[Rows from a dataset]
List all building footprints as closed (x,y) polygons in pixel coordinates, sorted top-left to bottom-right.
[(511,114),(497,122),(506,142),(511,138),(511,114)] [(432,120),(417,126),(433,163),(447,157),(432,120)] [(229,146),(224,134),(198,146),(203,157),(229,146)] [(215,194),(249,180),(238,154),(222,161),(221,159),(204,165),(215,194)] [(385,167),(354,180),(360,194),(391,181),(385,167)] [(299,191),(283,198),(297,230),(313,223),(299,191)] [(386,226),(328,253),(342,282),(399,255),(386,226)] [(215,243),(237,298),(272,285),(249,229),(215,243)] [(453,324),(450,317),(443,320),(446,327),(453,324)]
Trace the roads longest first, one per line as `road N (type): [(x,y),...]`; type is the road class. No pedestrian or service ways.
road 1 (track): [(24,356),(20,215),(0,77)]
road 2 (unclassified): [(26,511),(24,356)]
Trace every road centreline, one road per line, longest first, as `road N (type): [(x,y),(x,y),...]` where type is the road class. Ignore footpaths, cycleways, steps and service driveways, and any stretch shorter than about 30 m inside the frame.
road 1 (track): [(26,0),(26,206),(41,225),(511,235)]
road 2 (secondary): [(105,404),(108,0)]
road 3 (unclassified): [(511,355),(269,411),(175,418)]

* **EXERCISE AIM**
Rewrite the records above as a single numbered list with one line per item, omitting any blank lines.

* **OUTPUT OF THE TASK**
1. List all building footprints as closed (x,y) polygons in pixel coordinates, sorted top-left to bottom-right.
2. [(511,114),(497,122),(506,142),(511,138),(511,114)] [(432,120),(417,126),(433,163),(447,157),(432,120)] [(229,146),(224,134),(198,146),(203,157),(229,146)] [(215,194),(249,180),(238,154),(222,161),(221,159),(204,165),(215,194)] [(385,167),(354,180),(360,194),(391,181),(385,167)] [(299,191),(283,198),(297,230),(313,223),(299,191)] [(386,226),(328,253),(342,282),(399,255),(386,226)] [(215,243),(237,298),(272,285),(249,229),(215,243)] [(453,324),(450,317),(443,320),(446,327),(453,324)]
3. Trace the roads longest first, one per line as `road N (type): [(x,y),...]`; type is the road class. No pedestrian or service ways.
4. road 1 (track): [(24,356),(20,215),(0,77)]
5. road 2 (unclassified): [(26,511),(24,356)]
6. Trace every road centreline, one road per line, longest first, as `road N (type): [(x,y),(x,y),...]` where type is the road class. Ignore footpaths, cycleways, steps and service driveways, and any stretch shorter than about 30 m inside the frame.
7. road 1 (track): [(26,0),(26,206),(41,225),(511,235)]
8. road 2 (secondary): [(105,404),(108,0)]
9. road 3 (unclassified): [(511,355),(269,411),(175,418)]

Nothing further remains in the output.